▶ **Task statement**
Restate the listing below word for word; no picture is to be carried over.

▶ **Study material**
*-*-*
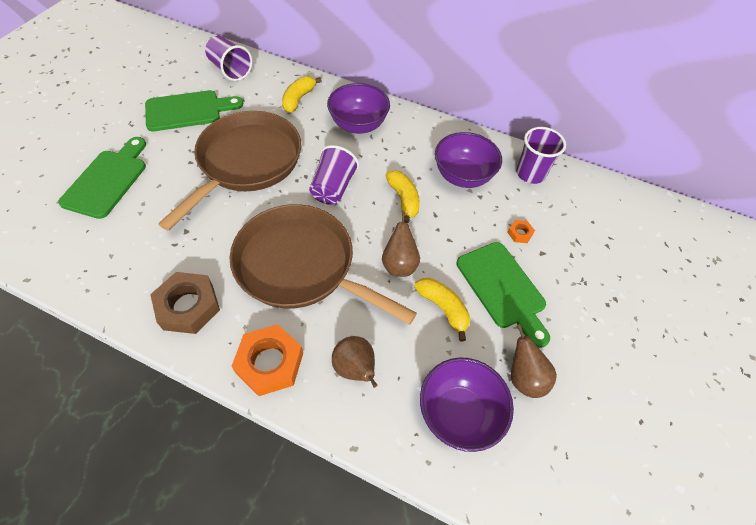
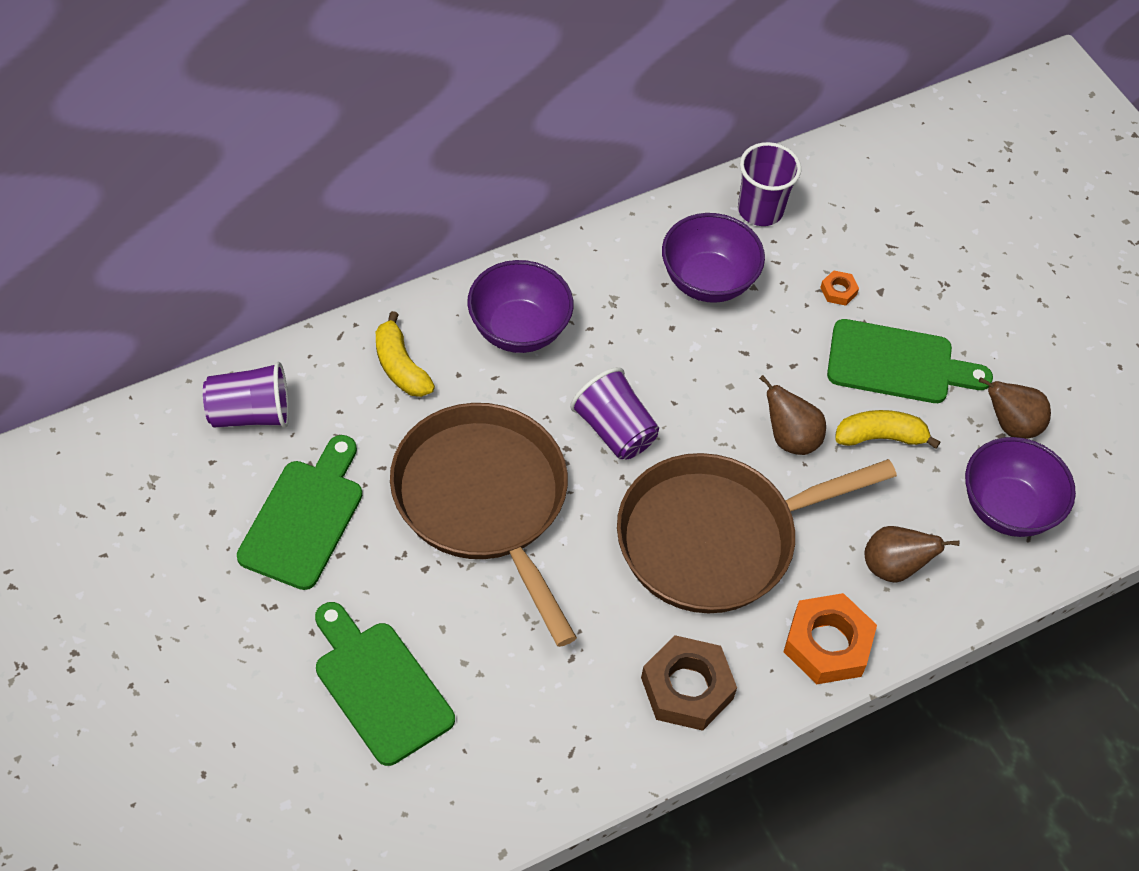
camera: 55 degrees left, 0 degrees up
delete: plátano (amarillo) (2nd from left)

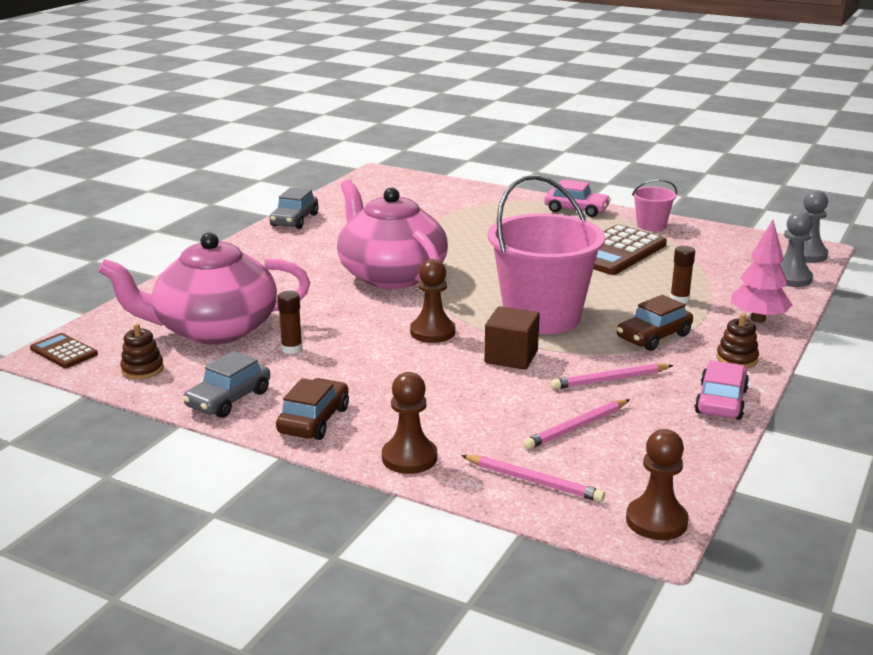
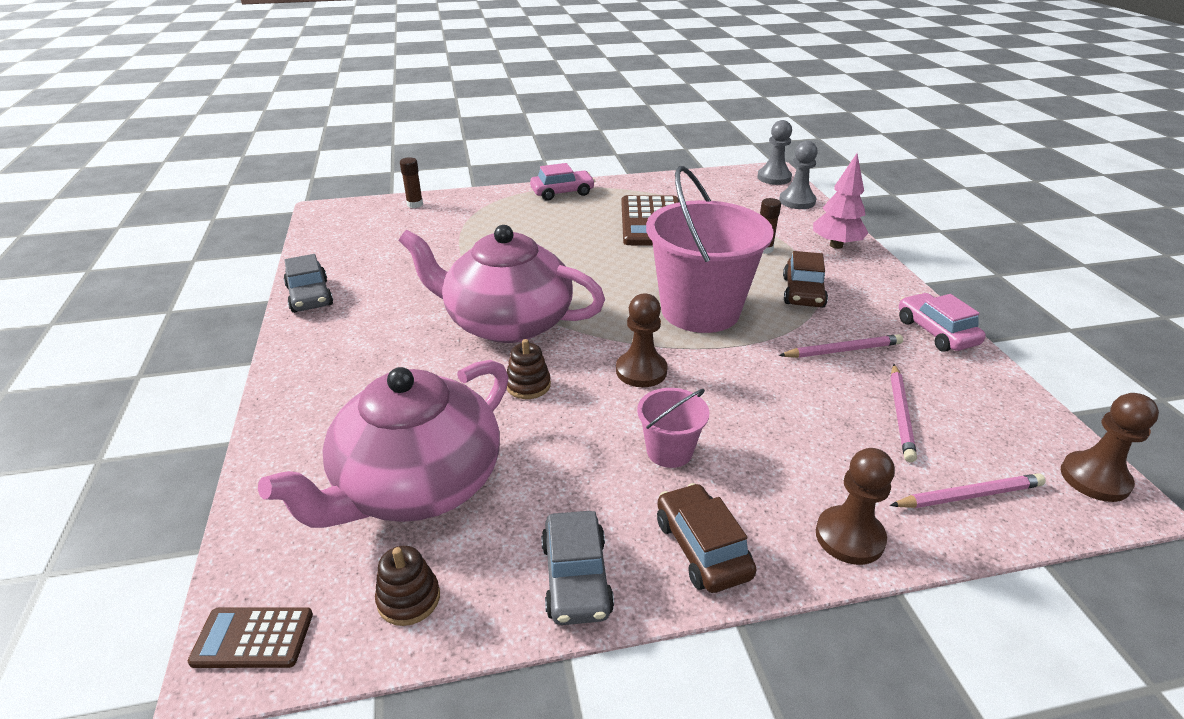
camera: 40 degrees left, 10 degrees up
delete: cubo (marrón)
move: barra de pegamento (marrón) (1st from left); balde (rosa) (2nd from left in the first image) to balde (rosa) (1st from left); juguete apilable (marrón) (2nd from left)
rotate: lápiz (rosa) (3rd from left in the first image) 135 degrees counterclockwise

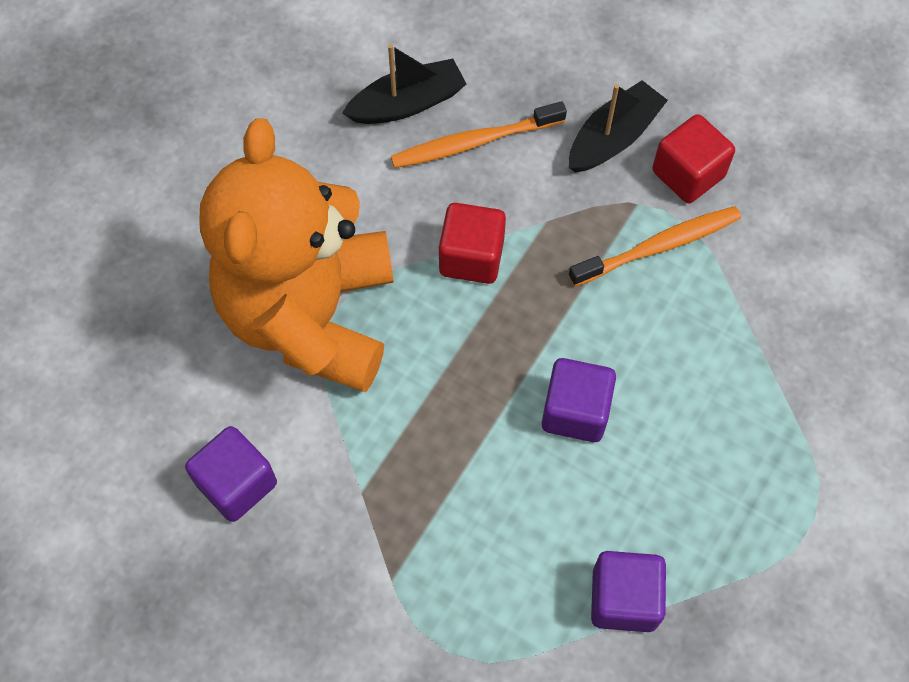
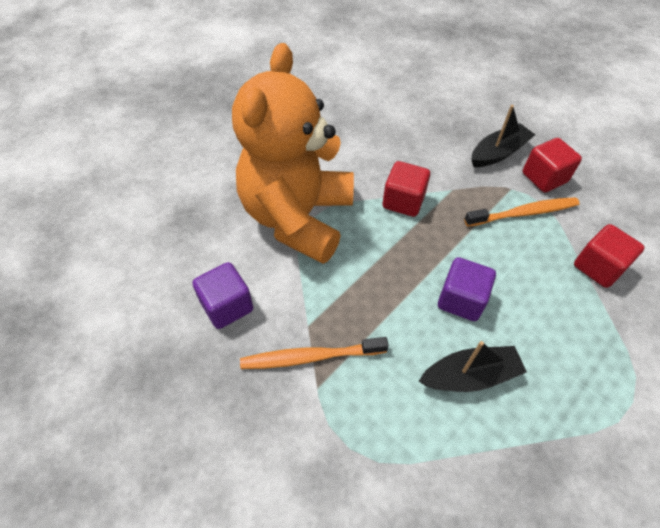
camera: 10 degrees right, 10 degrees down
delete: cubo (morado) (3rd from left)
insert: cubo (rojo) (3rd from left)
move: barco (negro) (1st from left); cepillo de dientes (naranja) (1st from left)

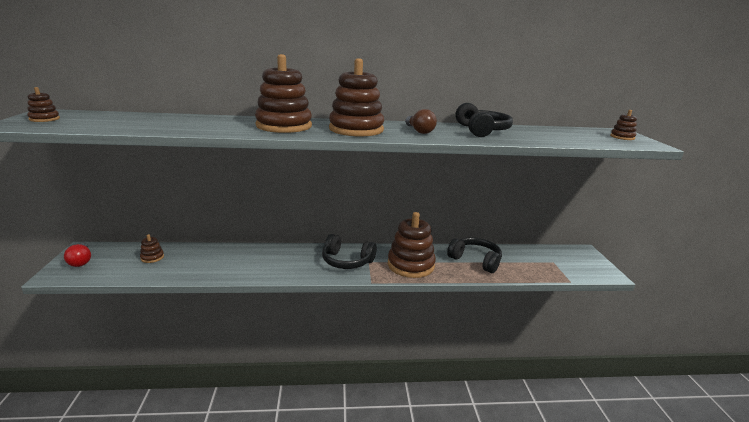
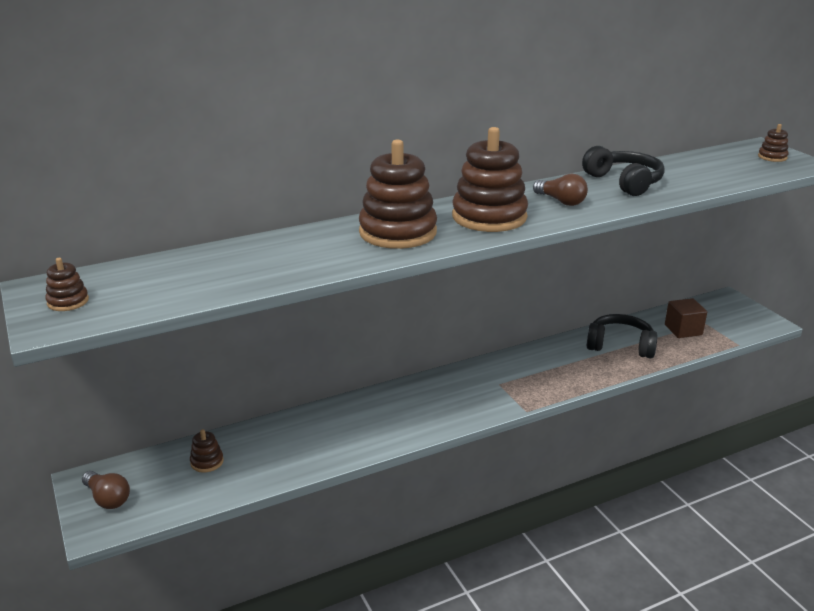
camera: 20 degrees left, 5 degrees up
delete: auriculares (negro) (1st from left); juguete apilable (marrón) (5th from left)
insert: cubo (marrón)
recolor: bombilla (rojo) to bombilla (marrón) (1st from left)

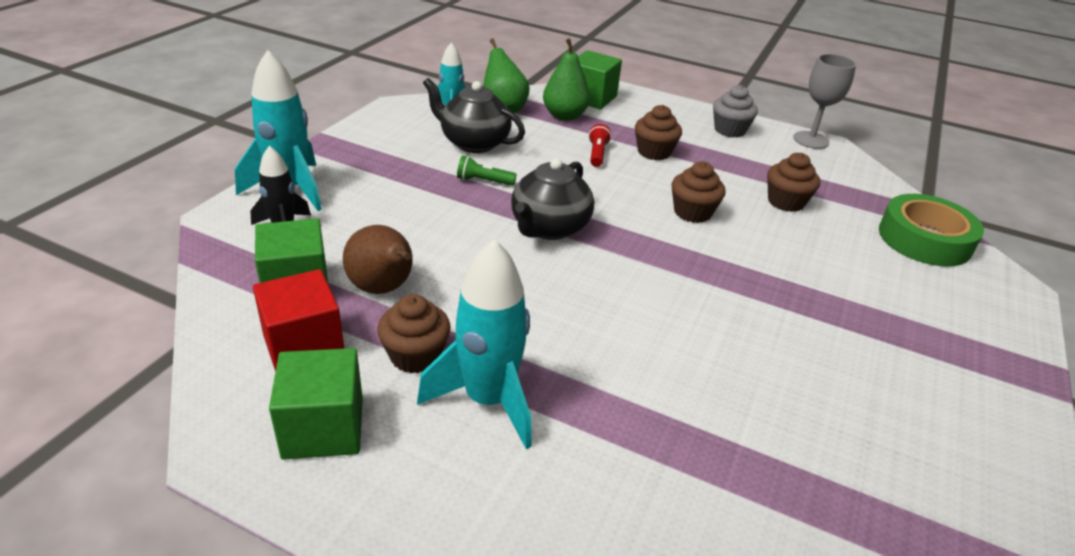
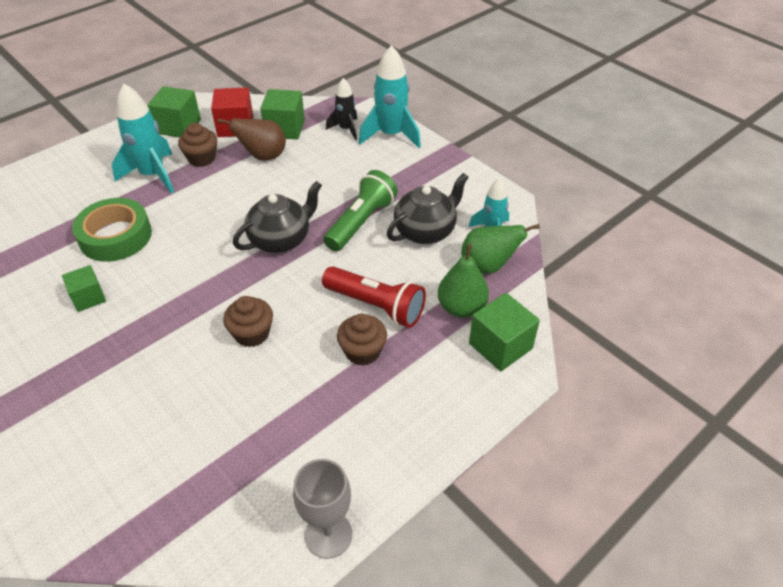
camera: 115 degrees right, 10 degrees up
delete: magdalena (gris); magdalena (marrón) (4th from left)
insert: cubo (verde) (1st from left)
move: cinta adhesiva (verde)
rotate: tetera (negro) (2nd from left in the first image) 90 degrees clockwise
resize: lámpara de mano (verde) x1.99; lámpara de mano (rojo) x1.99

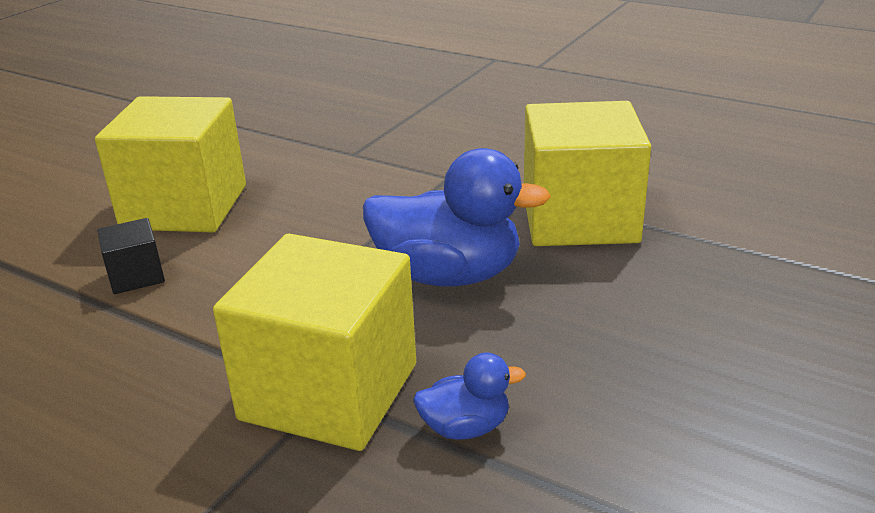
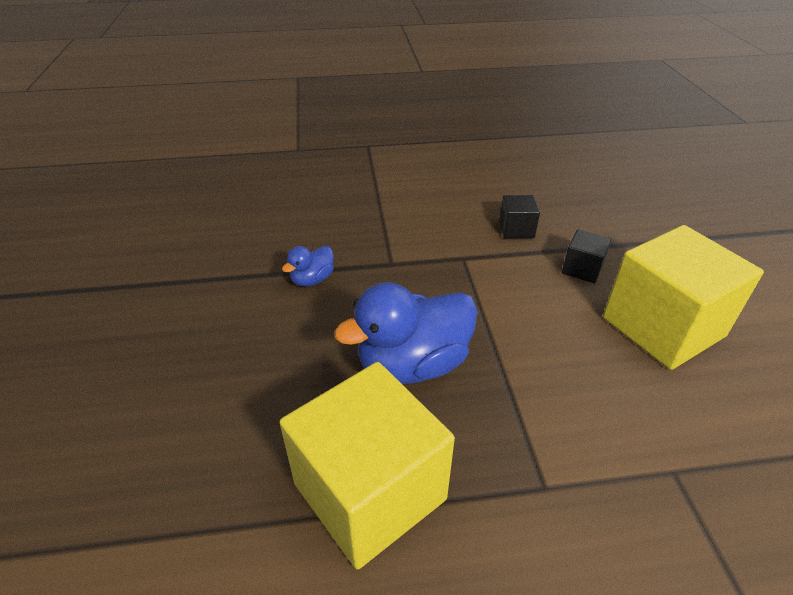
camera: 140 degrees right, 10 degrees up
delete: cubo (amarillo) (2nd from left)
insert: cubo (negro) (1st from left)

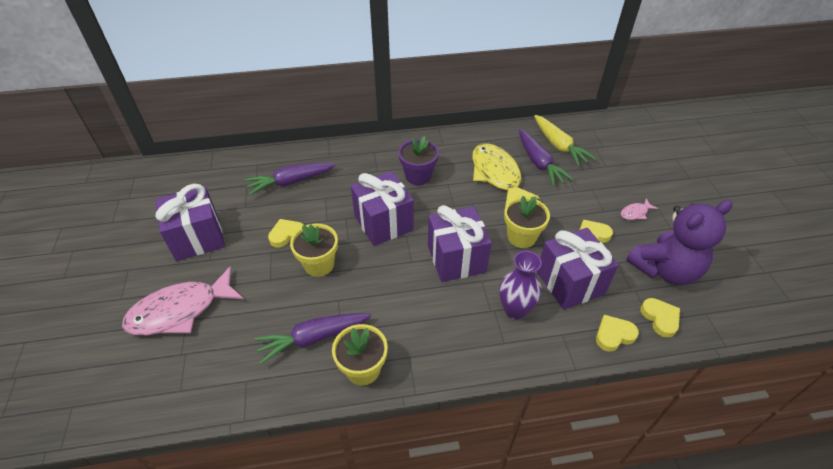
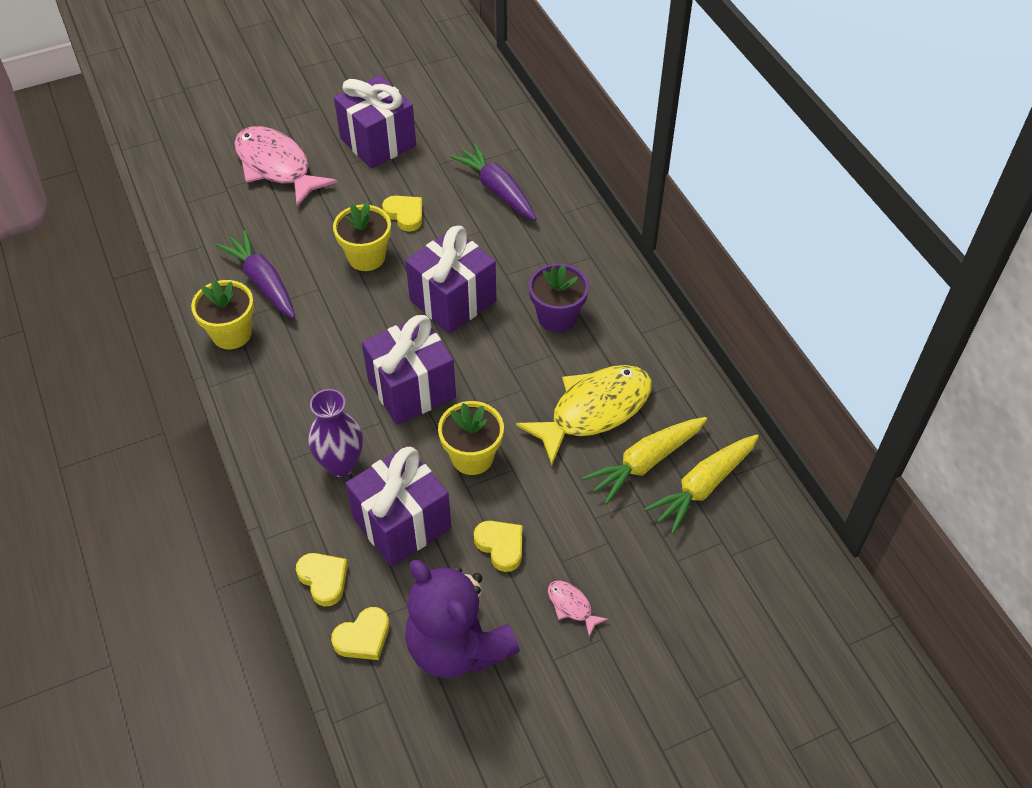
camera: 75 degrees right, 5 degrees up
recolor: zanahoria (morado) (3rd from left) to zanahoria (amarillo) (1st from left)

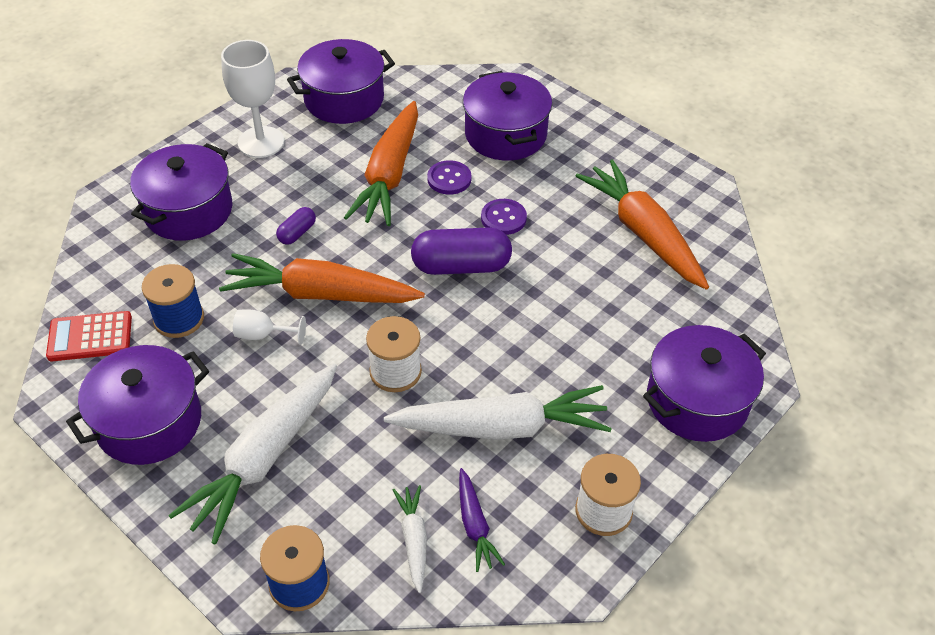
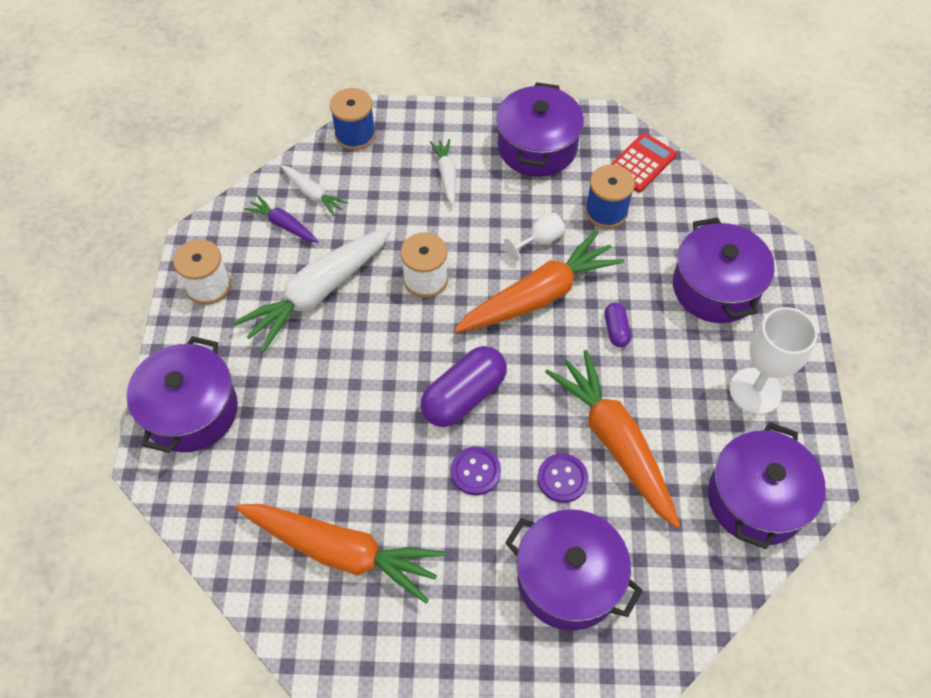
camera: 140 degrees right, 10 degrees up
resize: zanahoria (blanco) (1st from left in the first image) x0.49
*-*-*
▶ **Exercise response**
camera: 55 degrees left, 0 degrees up
delete: plátano (amarillo) (2nd from left)

camera: 40 degrees left, 10 degrees up
delete: cubo (marrón)
move: barra de pegamento (marrón) (1st from left); balde (rosa) (2nd from left in the first image) to balde (rosa) (1st from left); juguete apilable (marrón) (2nd from left)
rotate: lápiz (rosa) (3rd from left in the first image) 135 degrees counterclockwise

camera: 10 degrees right, 10 degrees down
delete: cubo (morado) (3rd from left)
insert: cubo (rojo) (3rd from left)
move: barco (negro) (1st from left); cepillo de dientes (naranja) (1st from left)

camera: 20 degrees left, 5 degrees up
delete: auriculares (negro) (1st from left); juguete apilable (marrón) (5th from left)
insert: cubo (marrón)
recolor: bombilla (rojo) to bombilla (marrón) (1st from left)

camera: 115 degrees right, 10 degrees up
delete: magdalena (gris); magdalena (marrón) (4th from left)
insert: cubo (verde) (1st from left)
move: cinta adhesiva (verde)
rotate: tetera (negro) (2nd from left in the first image) 90 degrees clockwise
resize: lámpara de mano (verde) x1.99; lámpara de mano (rojo) x1.99

camera: 140 degrees right, 10 degrees up
delete: cubo (amarillo) (2nd from left)
insert: cubo (negro) (1st from left)

camera: 75 degrees right, 5 degrees up
recolor: zanahoria (morado) (3rd from left) to zanahoria (amarillo) (1st from left)

camera: 140 degrees right, 10 degrees up
resize: zanahoria (blanco) (1st from left in the first image) x0.49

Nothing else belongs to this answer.